▸ **WHAT TO WORK ON**
Leaving pictures aside, set down each line exactly, from the first line of the data to the line with "D207: schottky BAT85", both included.

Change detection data
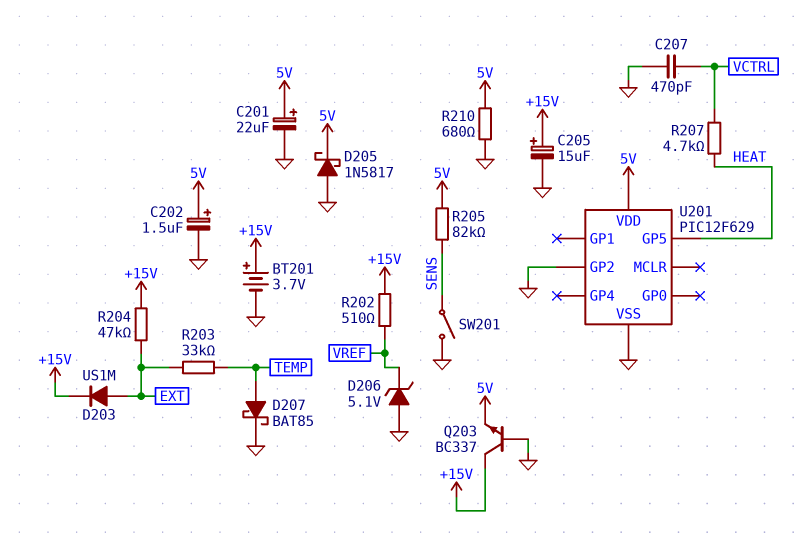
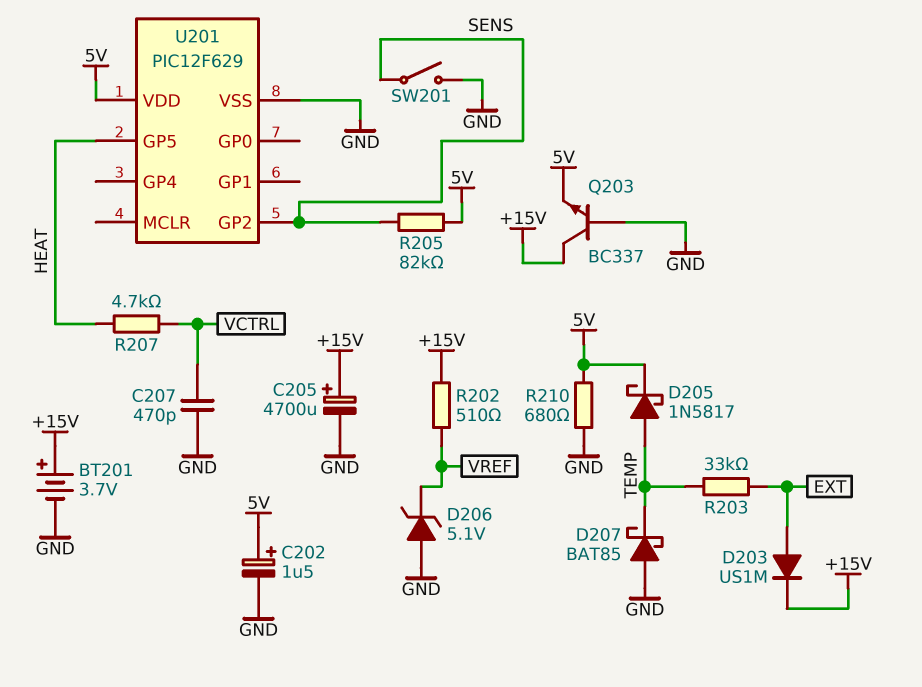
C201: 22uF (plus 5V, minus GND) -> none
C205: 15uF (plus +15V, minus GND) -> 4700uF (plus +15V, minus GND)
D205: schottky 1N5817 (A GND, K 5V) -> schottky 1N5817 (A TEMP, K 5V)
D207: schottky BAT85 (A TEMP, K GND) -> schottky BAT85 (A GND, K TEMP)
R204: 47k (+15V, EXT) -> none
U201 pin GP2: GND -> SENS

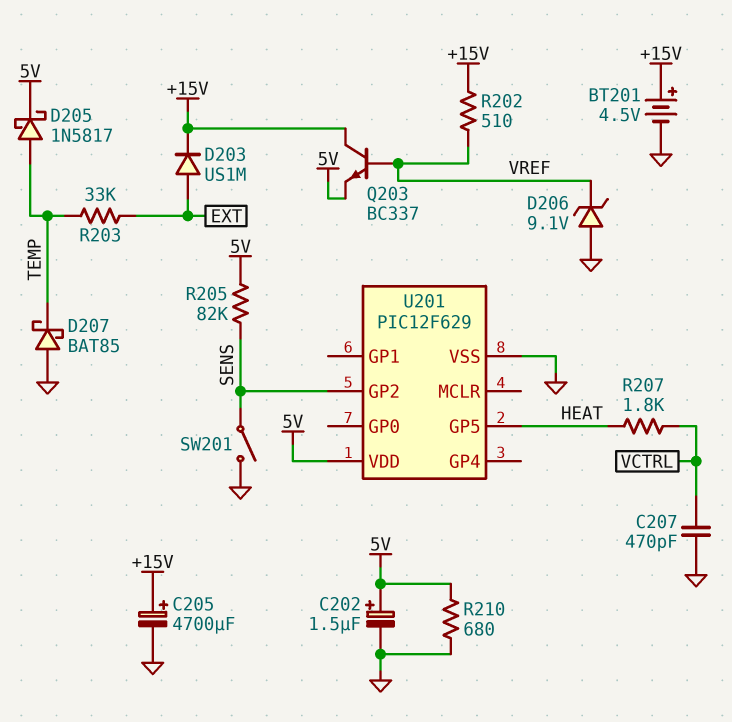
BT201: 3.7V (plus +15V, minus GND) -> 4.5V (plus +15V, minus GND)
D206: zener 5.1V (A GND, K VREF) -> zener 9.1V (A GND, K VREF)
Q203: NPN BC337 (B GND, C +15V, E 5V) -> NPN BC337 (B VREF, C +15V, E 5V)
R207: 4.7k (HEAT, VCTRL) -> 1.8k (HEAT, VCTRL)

▸ **COMPLETED EXERCISE**
C201: 22uF (plus 5V, minus GND) -> none
C205: 15uF (plus +15V, minus GND) -> 4700uF (plus +15V, minus GND)
D205: schottky 1N5817 (A GND, K 5V) -> schottky 1N5817 (A TEMP, K 5V)
D207: schottky BAT85 (A TEMP, K GND) -> schottky BAT85 (A GND, K TEMP)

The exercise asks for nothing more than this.